→ **Data provided**:
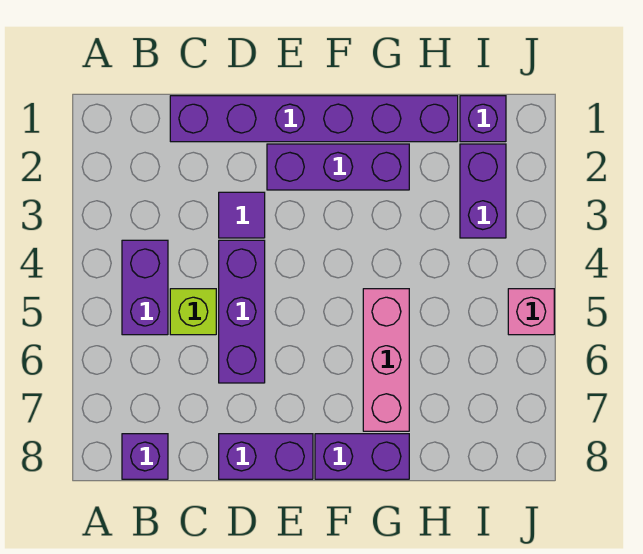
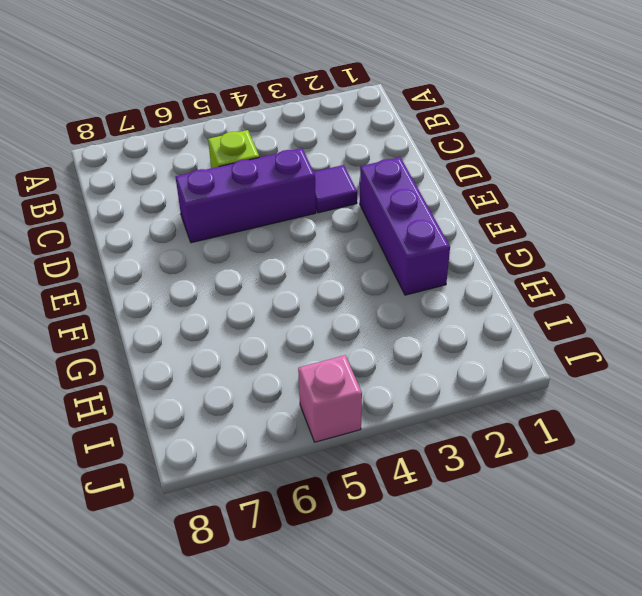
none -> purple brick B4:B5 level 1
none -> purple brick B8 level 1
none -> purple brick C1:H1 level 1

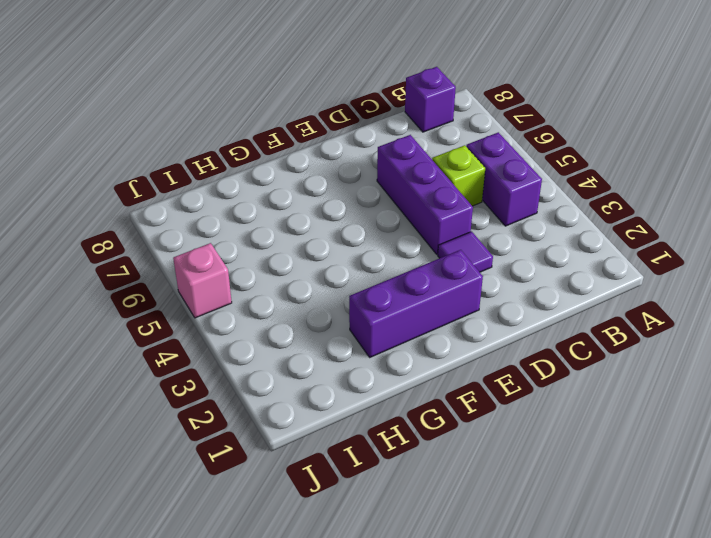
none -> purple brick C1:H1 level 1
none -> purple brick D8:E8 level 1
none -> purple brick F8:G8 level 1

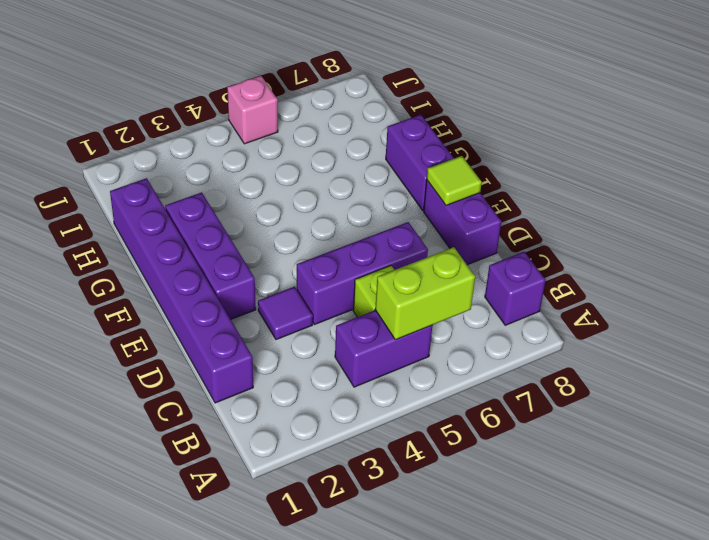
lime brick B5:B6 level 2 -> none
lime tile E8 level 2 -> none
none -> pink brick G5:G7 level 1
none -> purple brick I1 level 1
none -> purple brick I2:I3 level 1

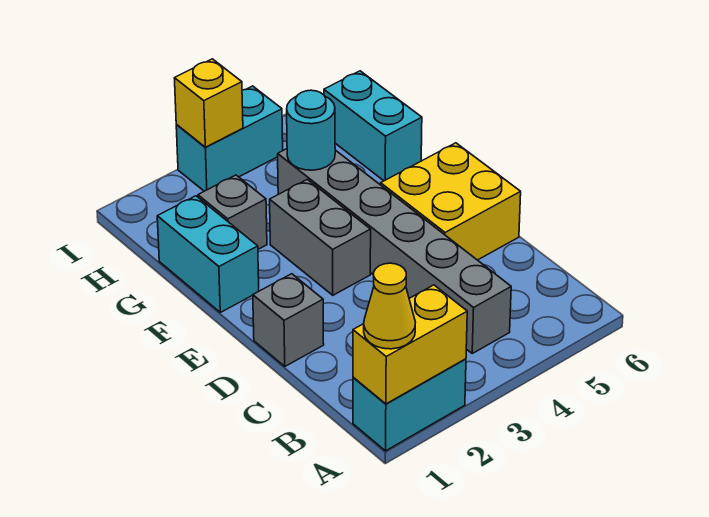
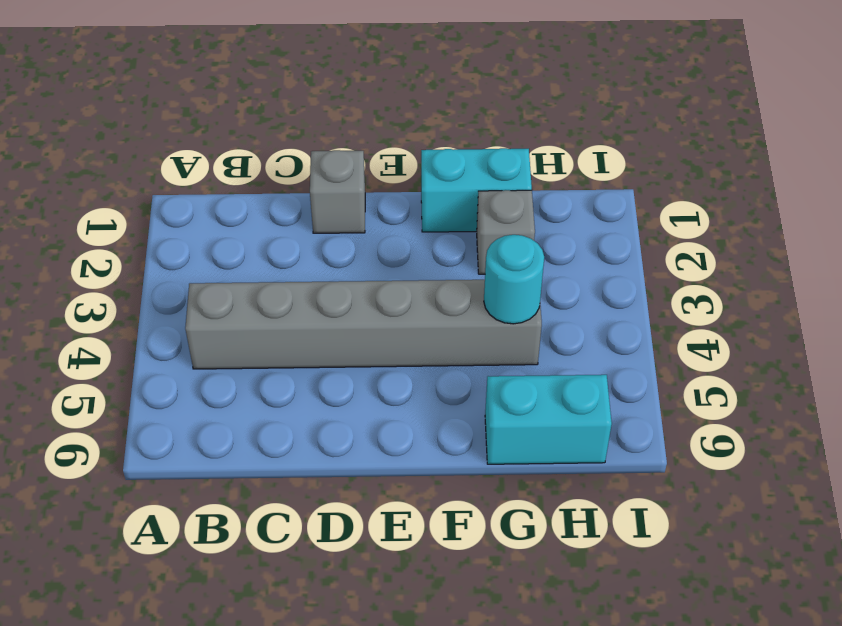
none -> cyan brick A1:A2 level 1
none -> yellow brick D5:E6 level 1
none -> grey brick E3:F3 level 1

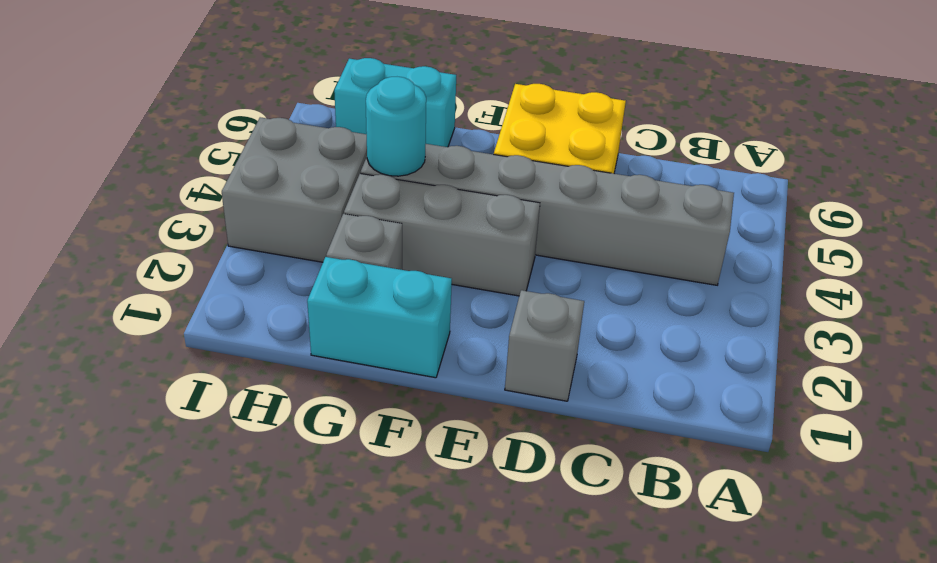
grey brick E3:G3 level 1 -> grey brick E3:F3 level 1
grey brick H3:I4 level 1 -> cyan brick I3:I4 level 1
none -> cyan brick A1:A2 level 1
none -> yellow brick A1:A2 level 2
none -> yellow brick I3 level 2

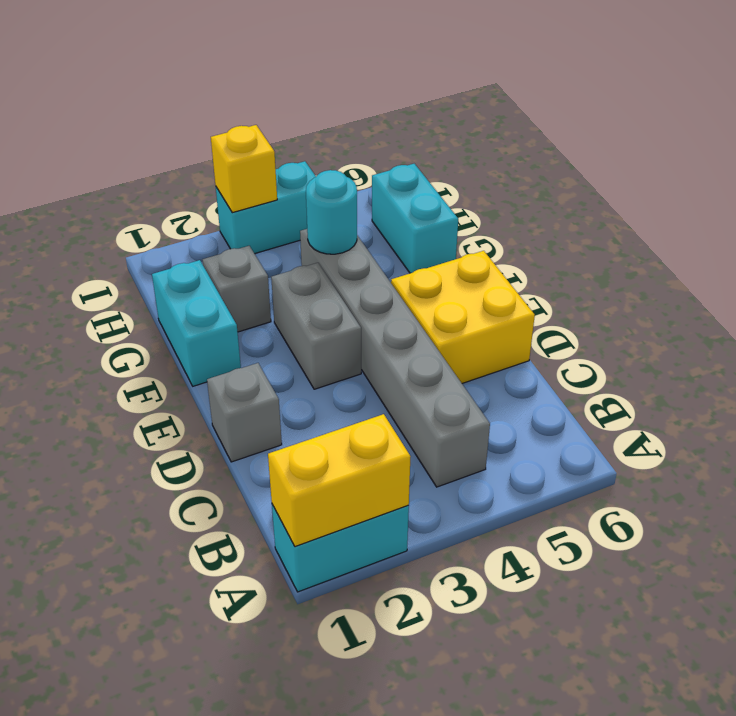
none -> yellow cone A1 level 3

→ **Work to be completed**:
Tally the lines of the data that contain the word "lime", and give only that tally.

→ **Output for this exercise**:
2